*** Opening of SOURCE MATERIAL ***
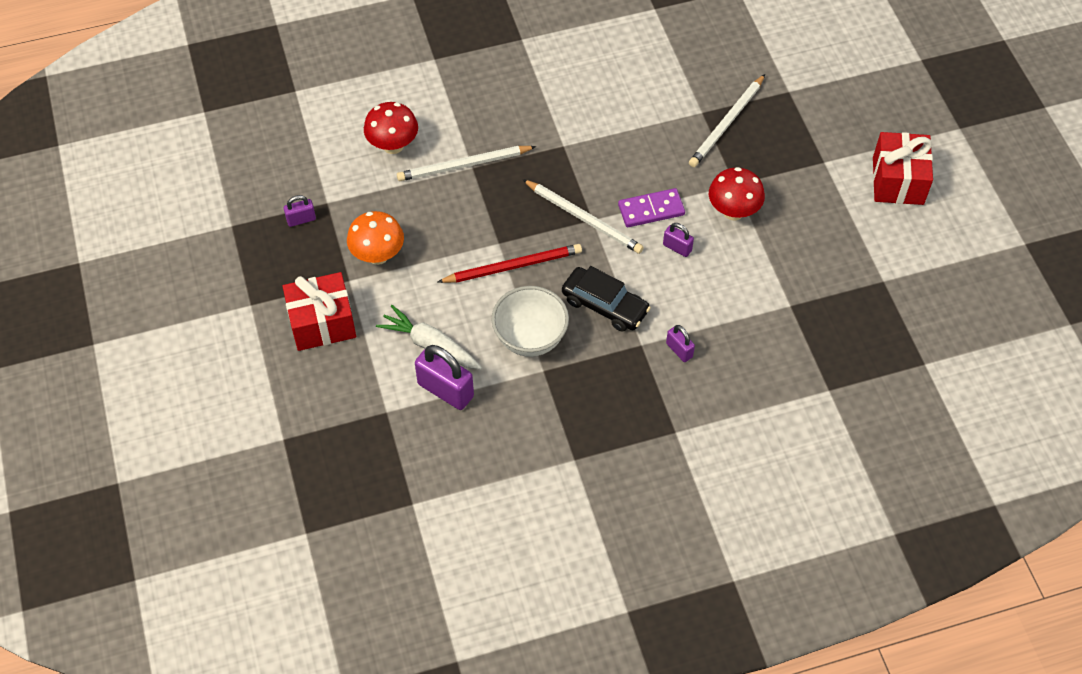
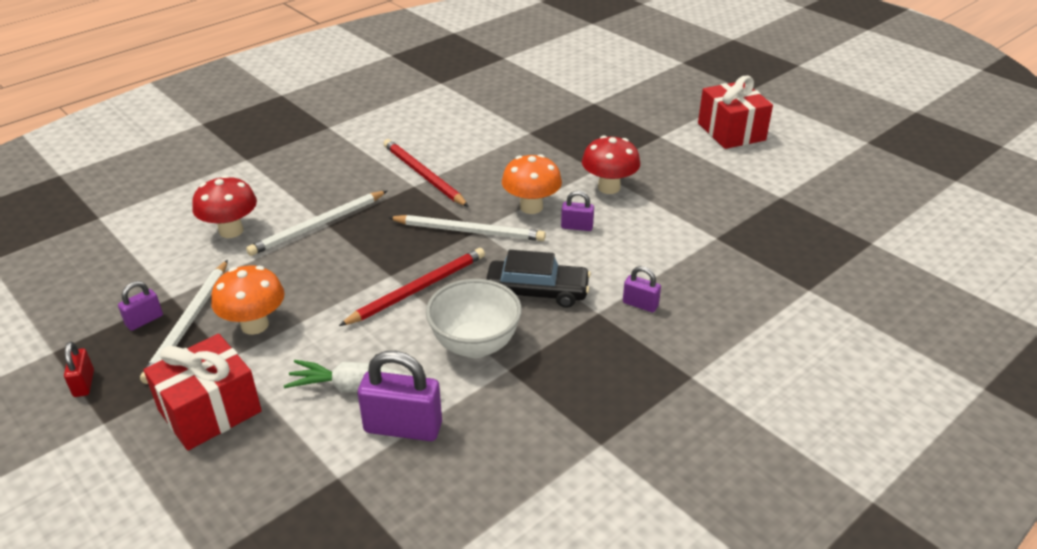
camera: 25 degrees left, 20 degrees down
(246, 264) = (84, 383): none -> red padlock
(577, 135) = (423, 175): none -> red pencil
(651, 210) = (531, 207): purple domino -> orange mushroom
(726, 123) = (557, 134): white pencil -> white pencil (188, 323)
*** Close of SOURCE MATERIAL ***
**EXERCISE REQUIREMENTS:** Say how many lines of the entries above include the word "pencil", giving the number alone.

**WRITTEN SOLUTION:** 2